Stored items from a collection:

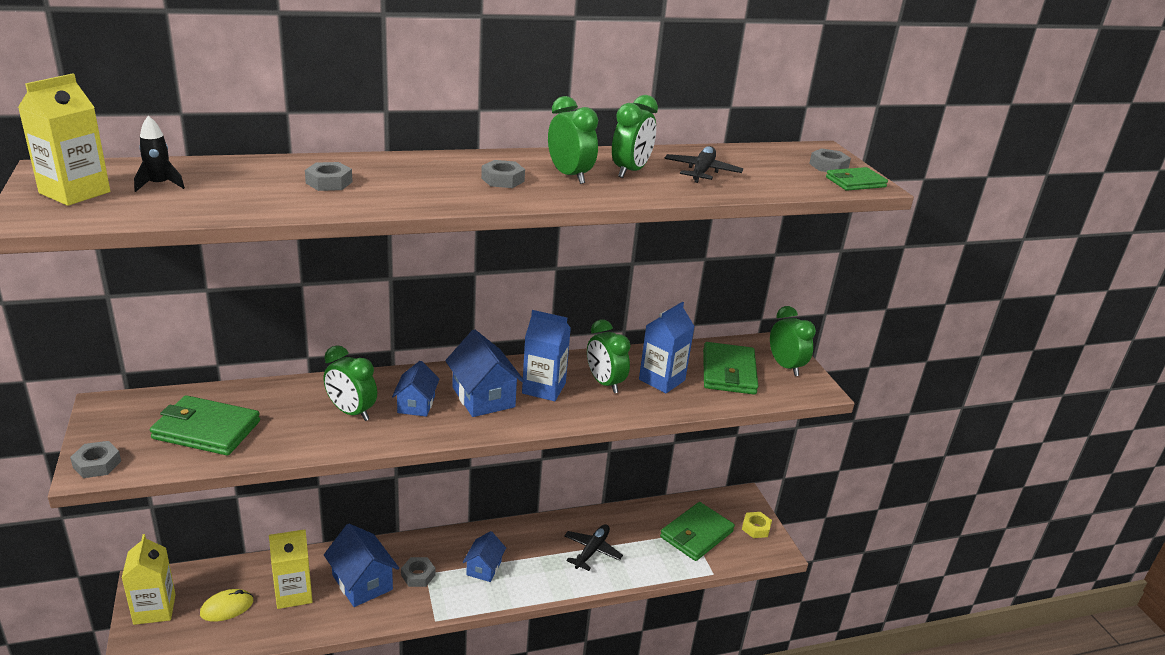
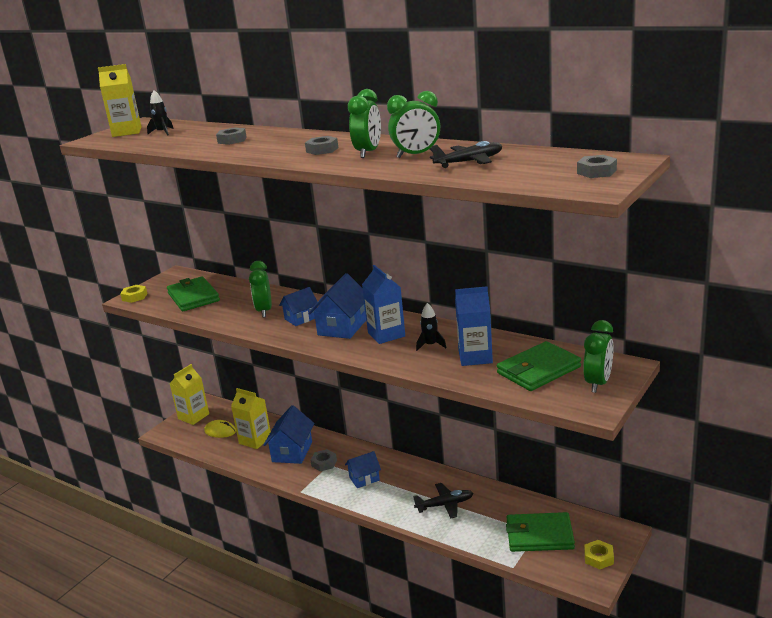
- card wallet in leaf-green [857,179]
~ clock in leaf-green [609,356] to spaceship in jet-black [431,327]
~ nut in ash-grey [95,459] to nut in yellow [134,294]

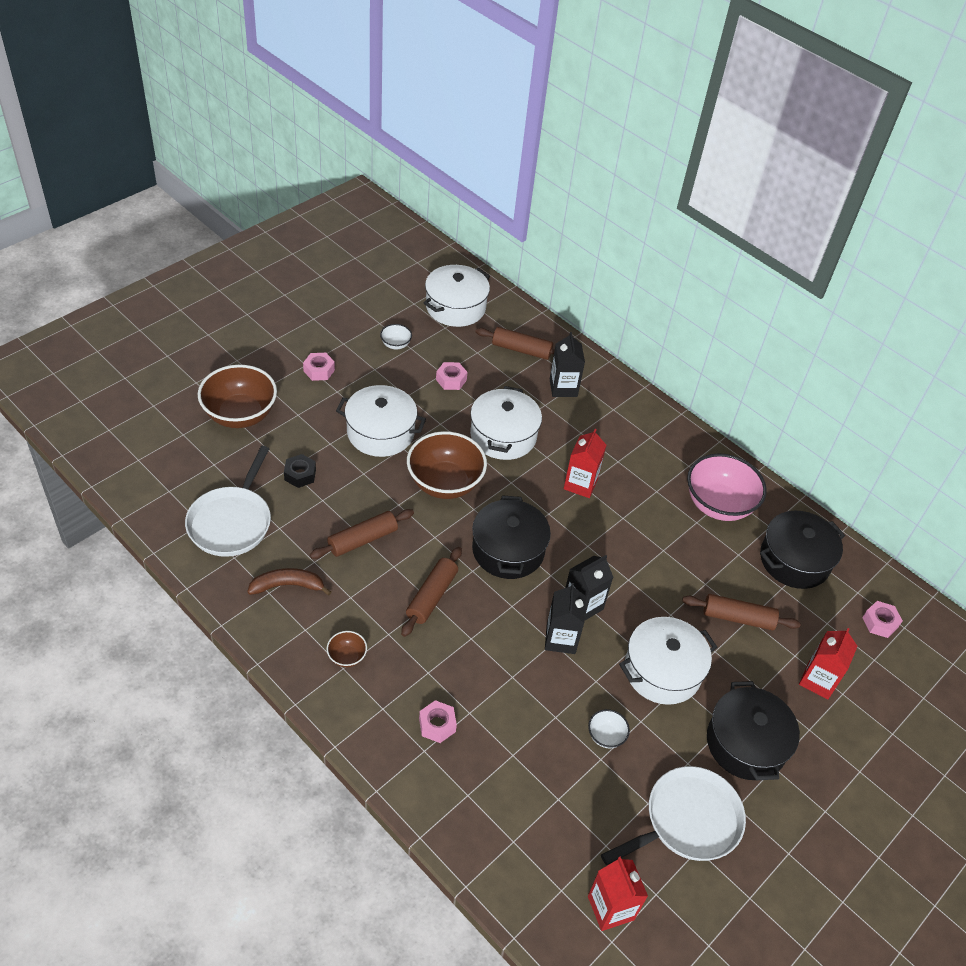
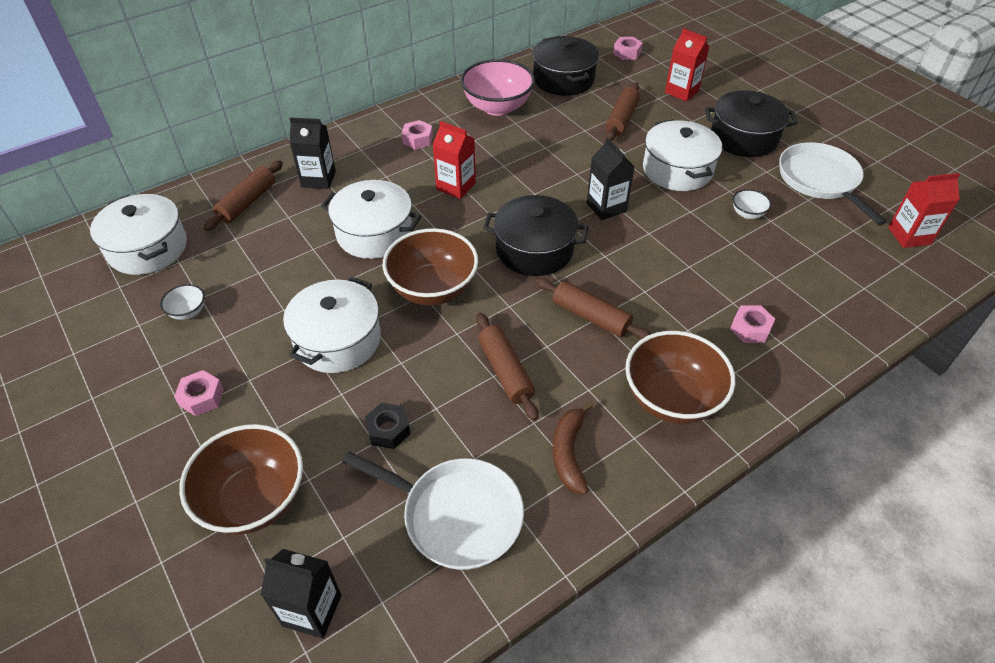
~ nut in rose-pink [451,376] to [417,135]
~ milk carton in jet-black [565,618] to [301,594]
~ deep dish in dark brown [347,649] = [680,377] x2.24

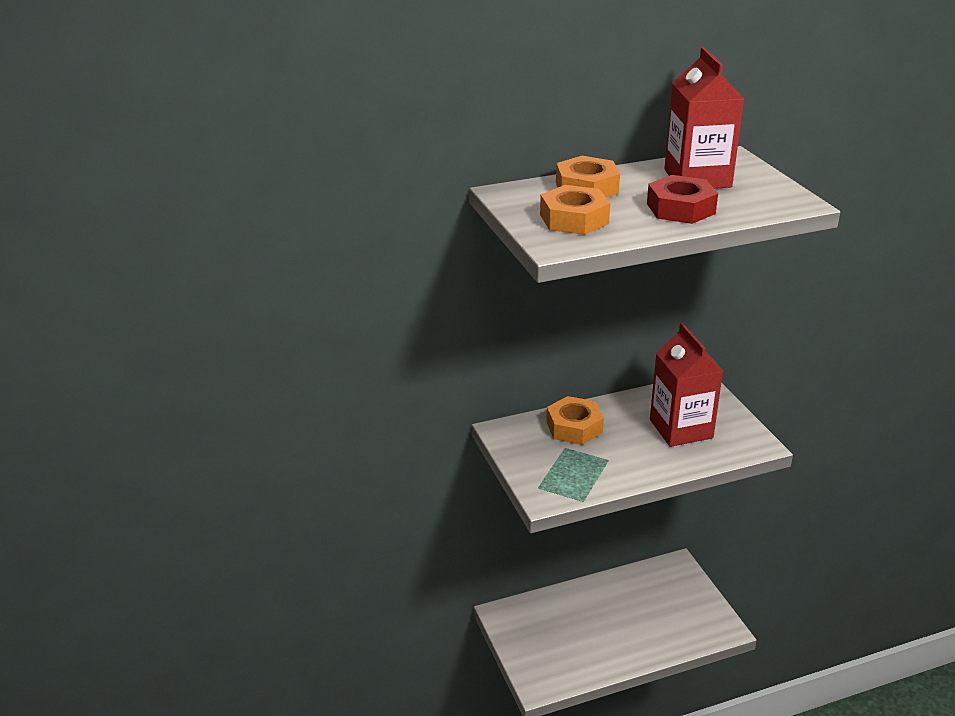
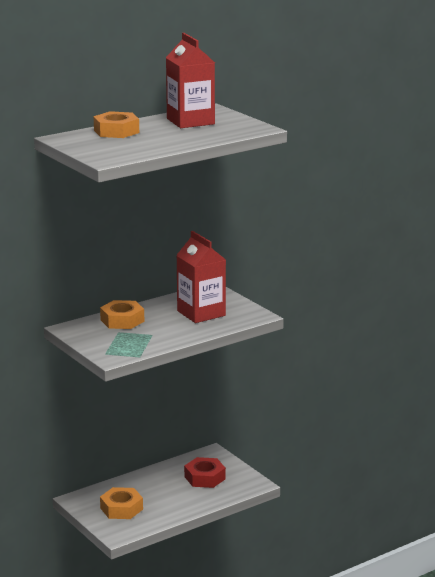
~ nut in bright orange [575,210] to [121,503]
~ nut in crimson [682,199] to [205,472]

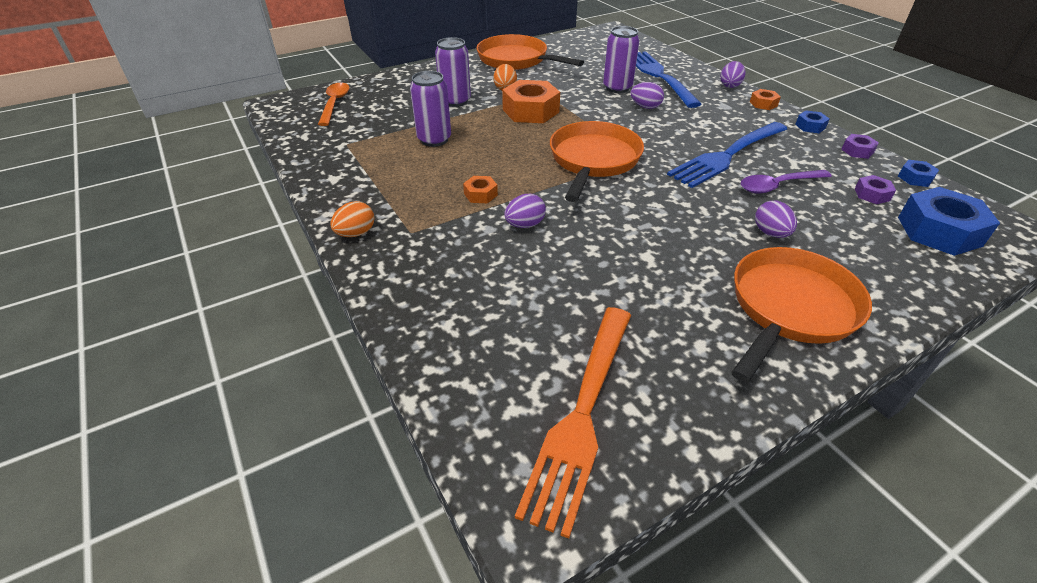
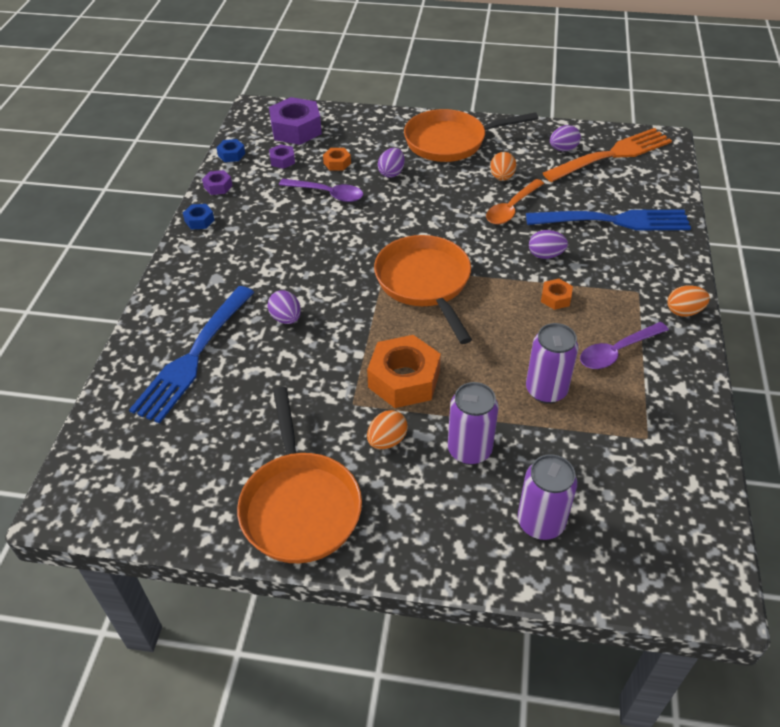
+ toy egg in bright orange [503,166]
+ spoon in violet [624,345]
~ spoon in bright orange [334,104] to [515,201]
~ can in violet [621,59] to [547,497]
~ dinner fork in cobalt [727,155] to [608,220]
~ toy egg in violet [733,74] to [565,138]
~ nut in bright orange [765,99] to [337,159]
~ nut in cobalt [949,221] to nut in violet [295,121]
~ skillet in bright orange [597,161] = [423,289] 105 degrees clockwise

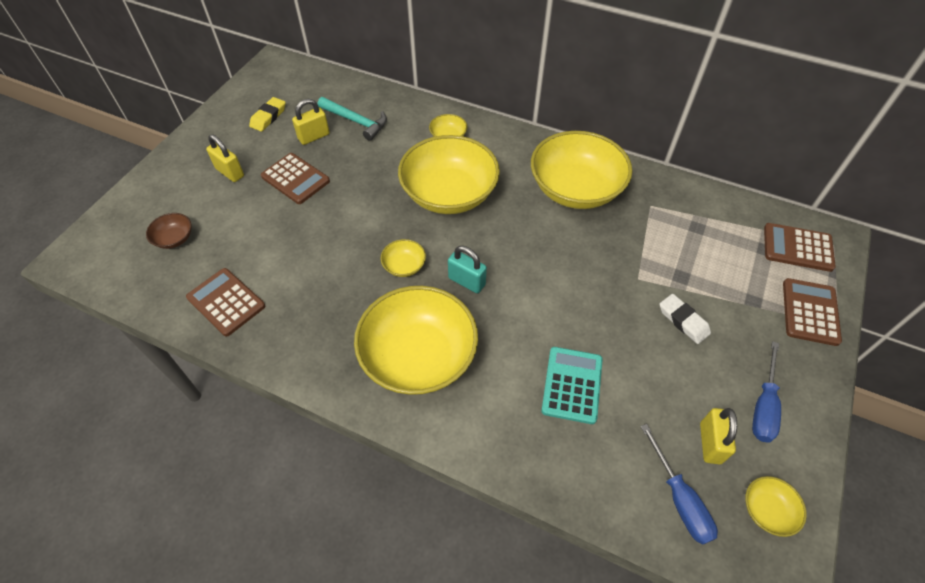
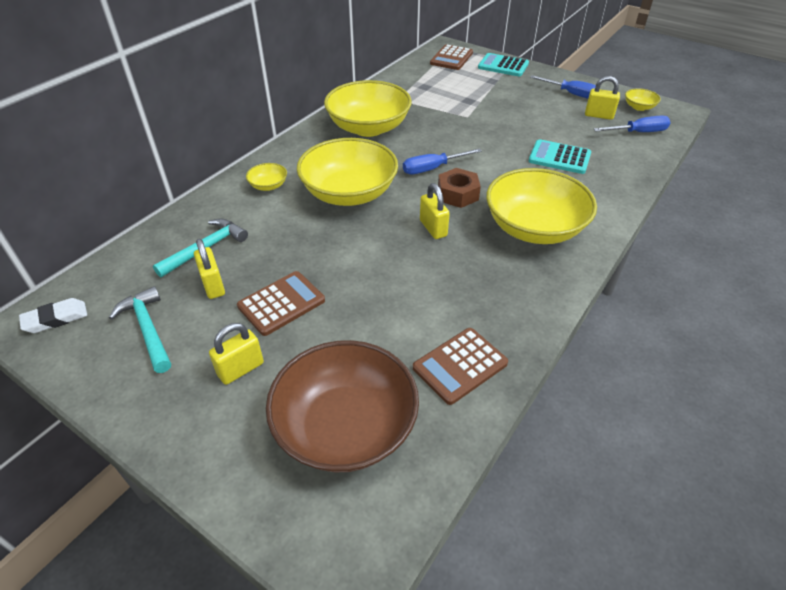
+ hand screwdriver in cobalt [442,161]
~ eraser in white [685,319] to [53,315]
~ eraser in yellow [267,114] to hammer in aqua [140,329]
~ deep dish in yellow [403,258] to lock in yellow [435,211]
~ lock in aqua [467,269] to nut in dark brown [459,188]
~ adding machine in dark brown [812,312] to adding machine in aqua [503,65]
~ deep dish in dark brown [169,231] = [342,406] x2.39

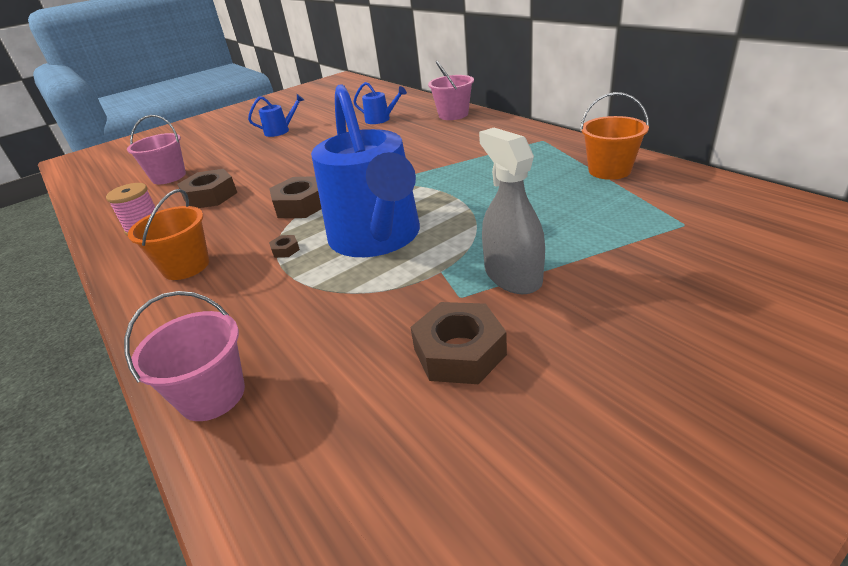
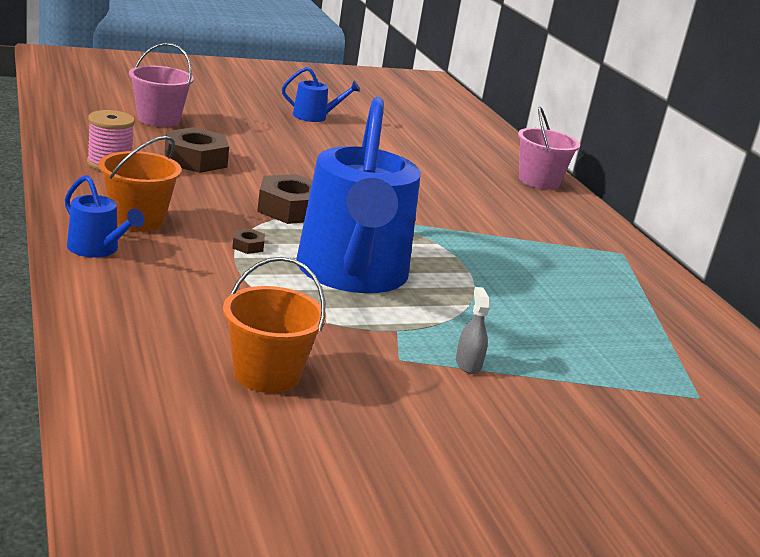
- bucket in rose-pink [184,356]
- nut in dark brown [459,343]
~ watering can in cobalt [380,103] to [104,216]
~ bucket in bright orange [614,136] to [274,325]
~ spray cleaner in ash-grey [512,211] = [473,330] x0.47

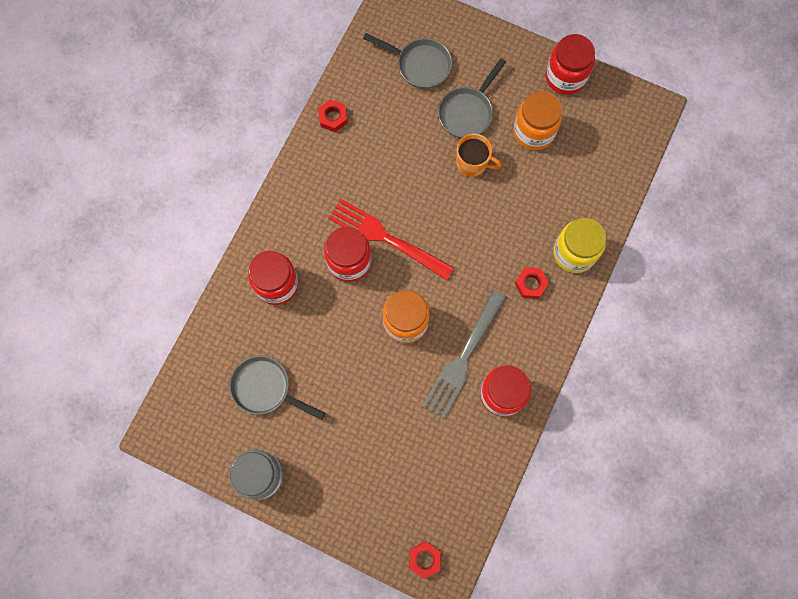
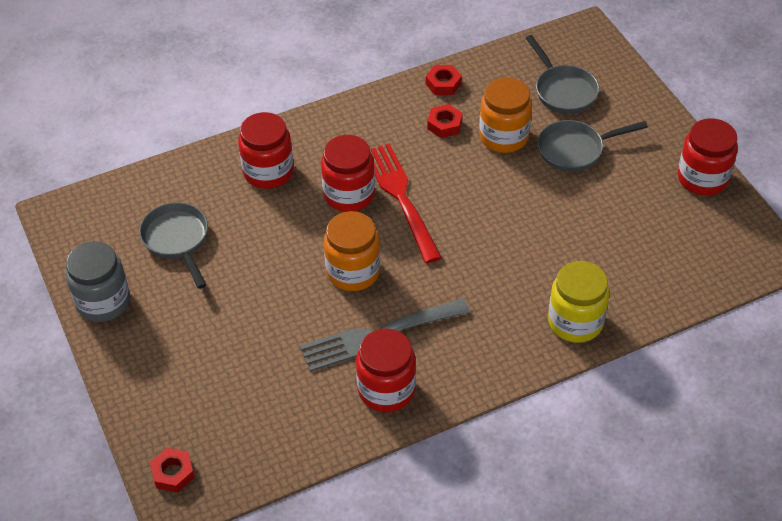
- mug in bright orange [479,155]
~ jar in bright orange [537,120] to [505,115]
~ nut in crimson [532,283] to [445,121]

» THE TASK:
Copy out all lines above holding "green".

» THE COMPLETED TASK:
- card wallet in leaf-green [857,179]
~ clock in leaf-green [609,356] to spaceship in jet-black [431,327]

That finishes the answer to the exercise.